▶ [WHAT THIS TASK INVOLVES] Please retype the entries below word for word, passing over every picture.

Object transformation records

-=-=-=-=-

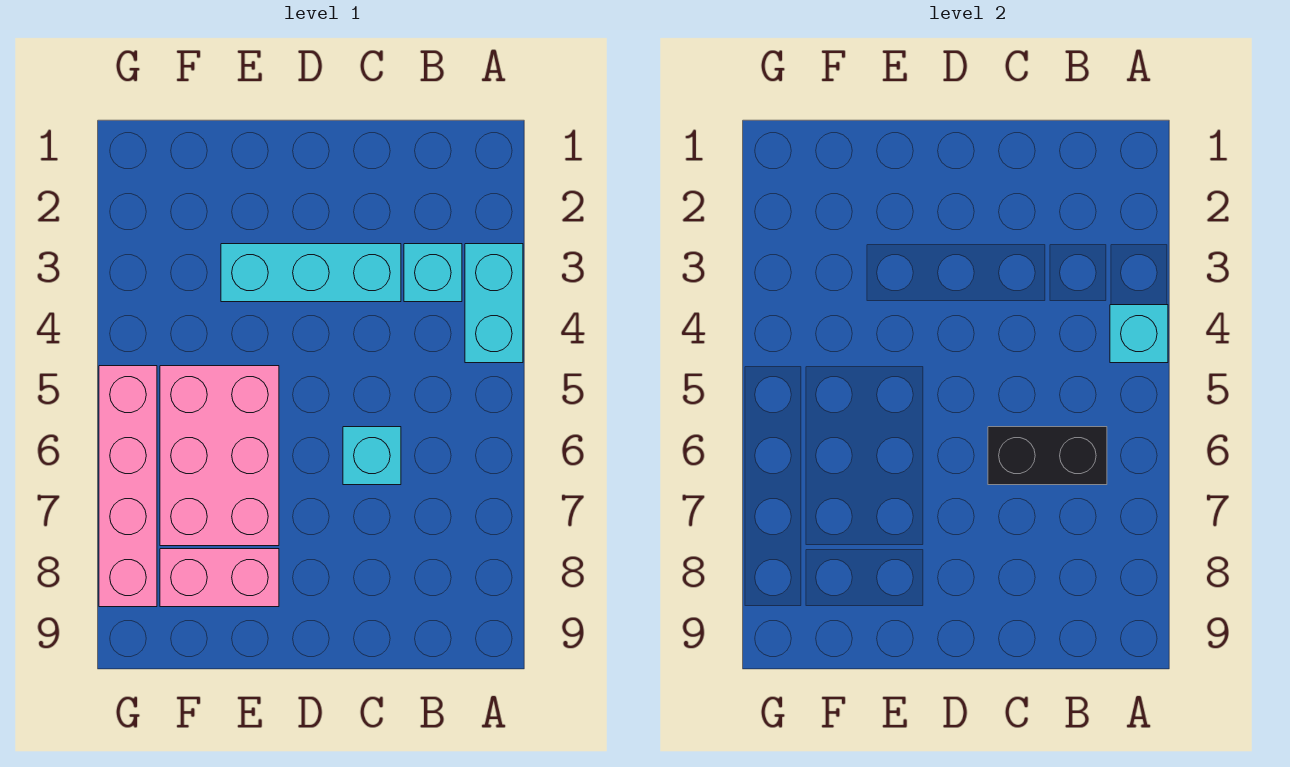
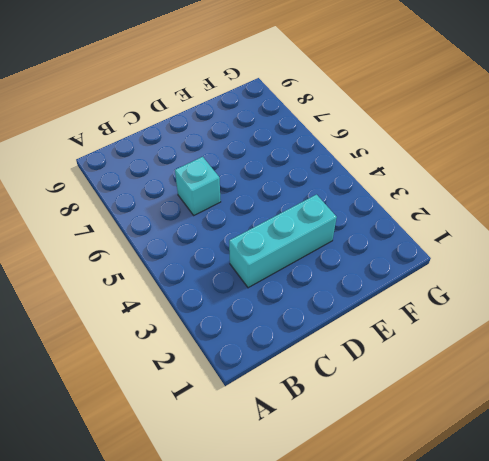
none -> cyan brick A3:A4 level 1
none -> cyan brick B3 level 1

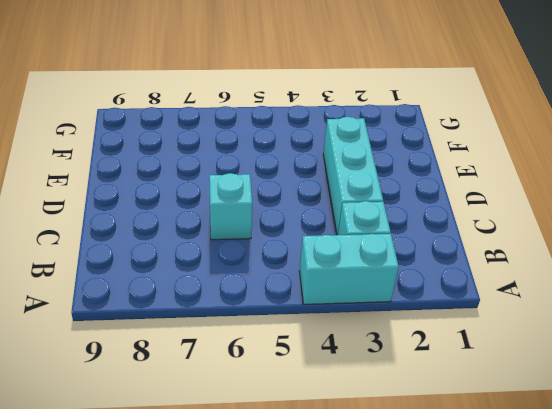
none -> pink brick E5:F7 level 1
none -> pink brick E8:F8 level 1

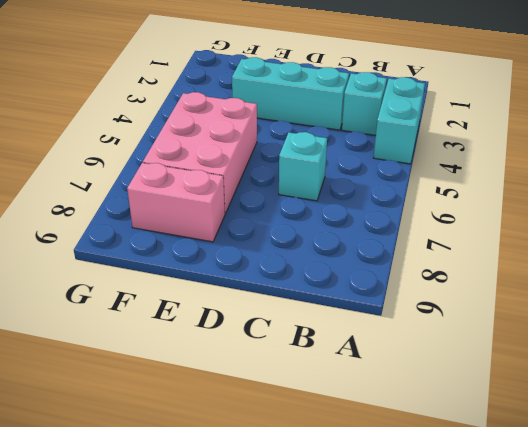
none -> pink brick G5:G8 level 1
none -> cyan brick A4 level 2

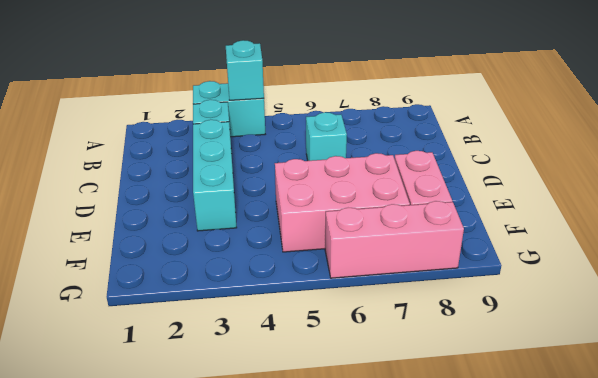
pink brick G6:G8 level 1 -> pink brick G5:G8 level 1
none -> black brick B6:C6 level 2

-=-=-=-=-

▶ [FINISHED EXERCISE]
none -> cyan brick A3:A4 level 1
none -> cyan brick B3 level 1

none -> pink brick E5:F7 level 1
none -> pink brick E8:F8 level 1

none -> pink brick G5:G8 level 1
none -> cyan brick A4 level 2

pink brick G6:G8 level 1 -> pink brick G5:G8 level 1
none -> black brick B6:C6 level 2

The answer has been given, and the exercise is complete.